Task data:
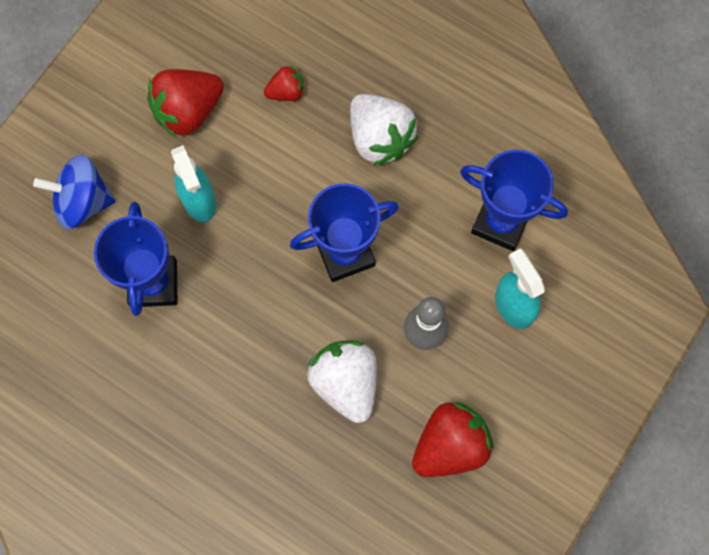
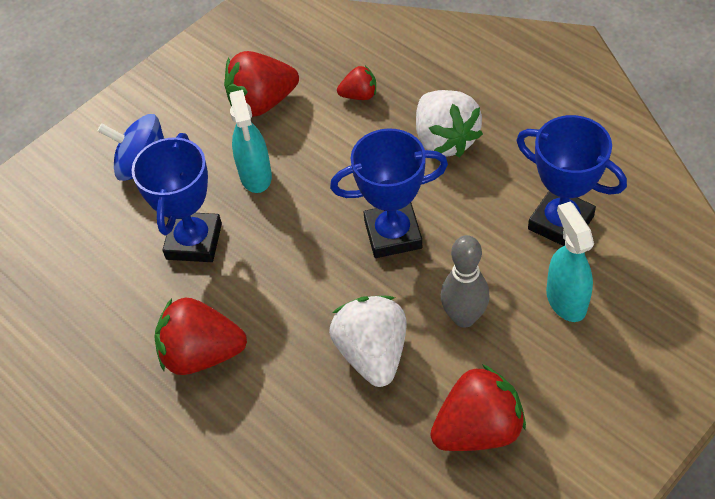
camera: 15 degrees right, 20 degrees down
(188, 404) = (202, 354): none -> red strawberry

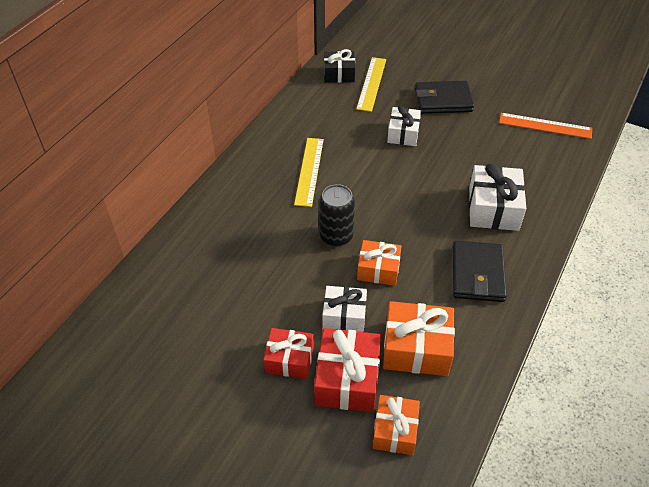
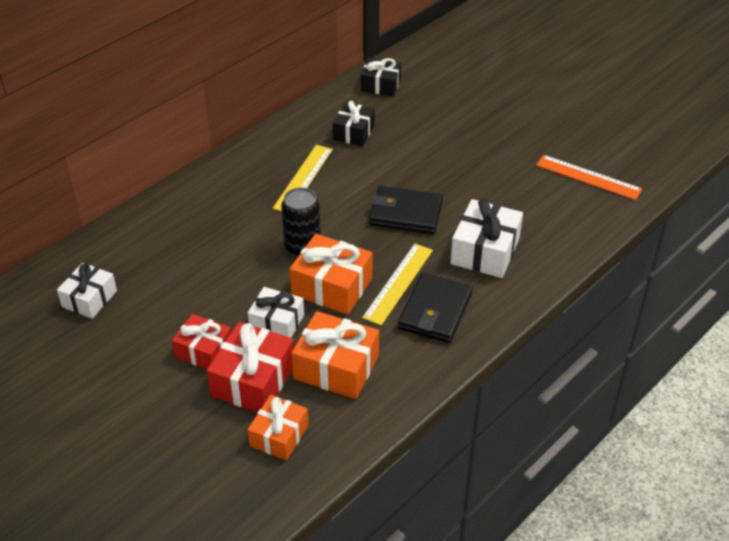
camera: 15 degrees right, 5 degrees down
(335, 120) = (353, 132): none -> black gift
(371, 83) = (412, 101): yellow ruler -> yellow ruler (398, 283)
(378, 269) = (332, 286): orange gift -> orange gift, size x1.51
(403, 133) = (422, 158): white gift -> white gift (89, 299)
(443, 100) = (484, 131): black wallet -> black wallet (405, 213)

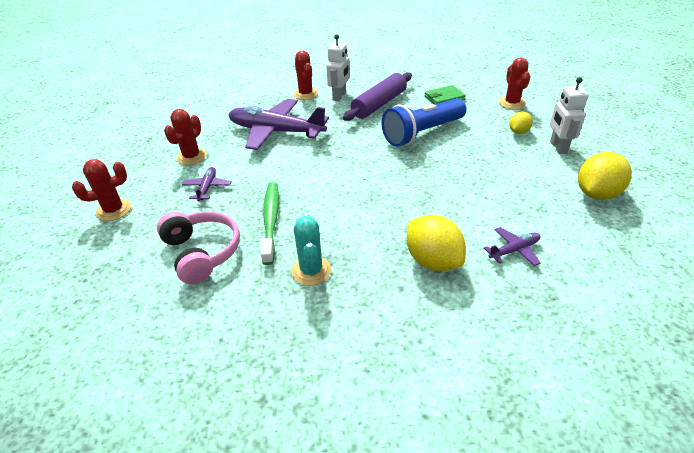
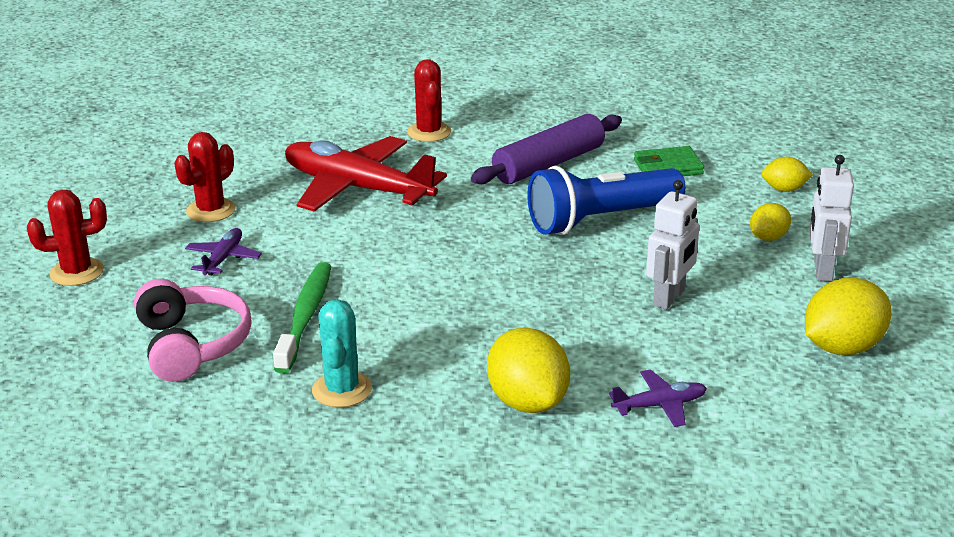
camera: 10 degrees right, 10 degrees down
(276, 132) = (357, 188): purple plane -> red plane
(339, 96) = (485, 143): white robot -> white robot (669, 298)
(512, 103) = (784, 189): red cactus -> yellow lemon

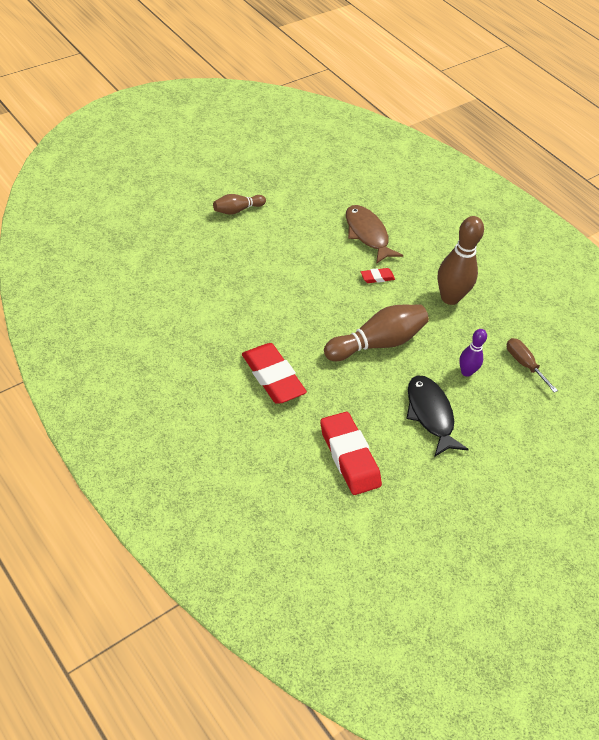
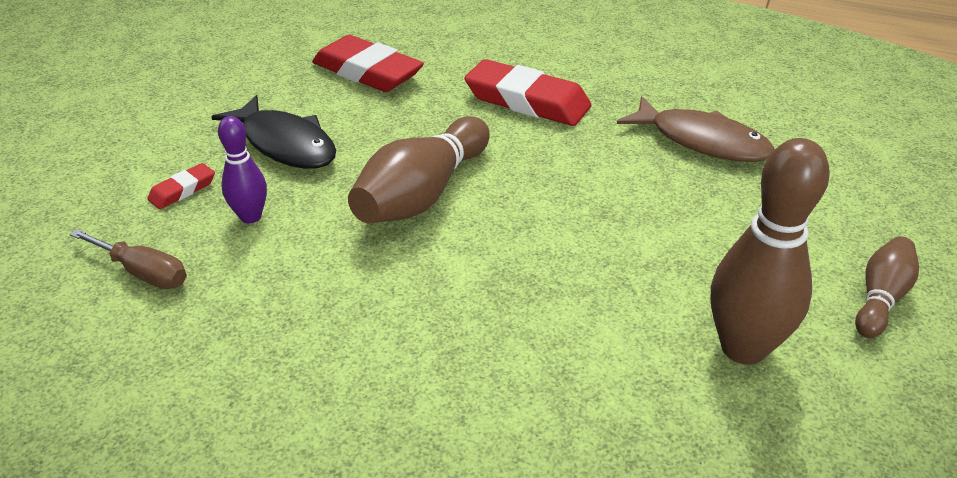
camera: 155 degrees right, 10 degrees down
(367, 234) = (604, 386): brown fish -> brown fish (702, 141)
(377, 277) = (506, 299): red eraser -> red eraser (182, 190)
(450, 298) = (339, 330): brown bowling pin -> brown bowling pin (743, 348)

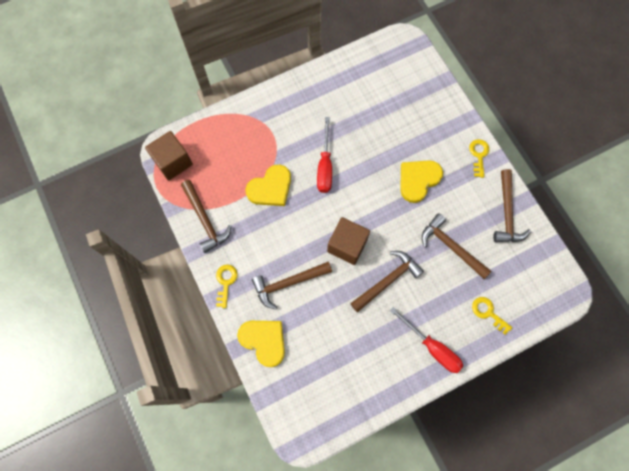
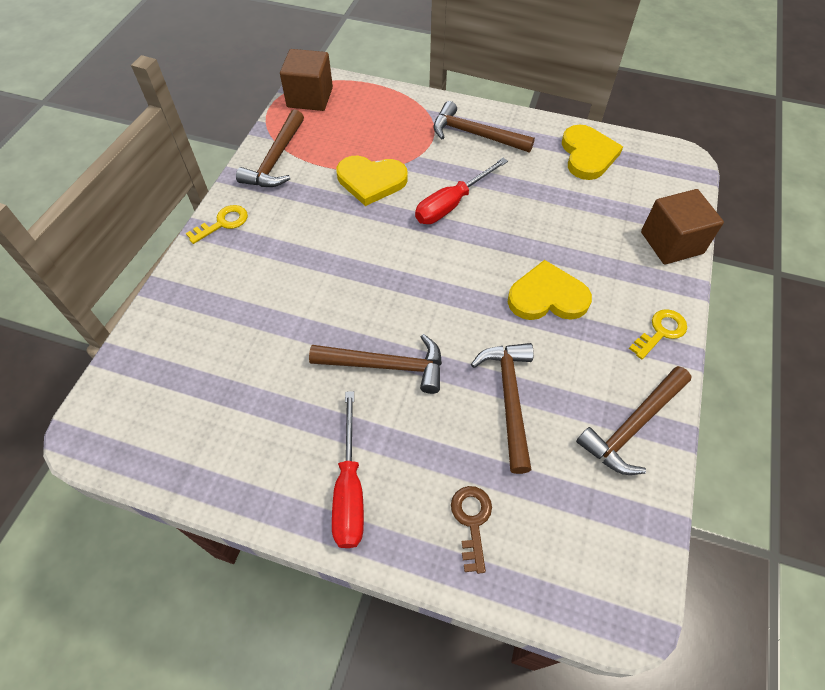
camera: 45 degrees right, 15 degrees down
(264, 341) = (185, 305): yellow heart -> yellow heart (587, 155)
(288, 283) = (278, 274): brown hammer -> brown hammer (475, 134)
(347, 245) = (384, 292): brown cube -> brown cube (671, 243)
(488, 313) = (472, 521): yellow key -> brown key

Required action:
An exact copy of all the records, free of pictures, is the expected answer.

Answer:
camera: 15 degrees right, 20 degrees down
(188, 404) = (202, 354): none -> red strawberry

camera: 15 degrees right, 5 degrees down
(335, 120) = (353, 132): none -> black gift
(371, 83) = (412, 101): yellow ruler -> yellow ruler (398, 283)
(378, 269) = (332, 286): orange gift -> orange gift, size x1.51
(403, 133) = (422, 158): white gift -> white gift (89, 299)
(443, 100) = (484, 131): black wallet -> black wallet (405, 213)

camera: 10 degrees right, 10 degrees down
(276, 132) = (357, 188): purple plane -> red plane
(339, 96) = (485, 143): white robot -> white robot (669, 298)
(512, 103) = (784, 189): red cactus -> yellow lemon

camera: 155 degrees right, 10 degrees down
(367, 234) = (604, 386): brown fish -> brown fish (702, 141)
(377, 277) = (506, 299): red eraser -> red eraser (182, 190)
(450, 298) = (339, 330): brown bowling pin -> brown bowling pin (743, 348)

camera: 45 degrees right, 15 degrees down
(264, 341) = (185, 305): yellow heart -> yellow heart (587, 155)
(288, 283) = (278, 274): brown hammer -> brown hammer (475, 134)
(347, 245) = (384, 292): brown cube -> brown cube (671, 243)
(488, 313) = (472, 521): yellow key -> brown key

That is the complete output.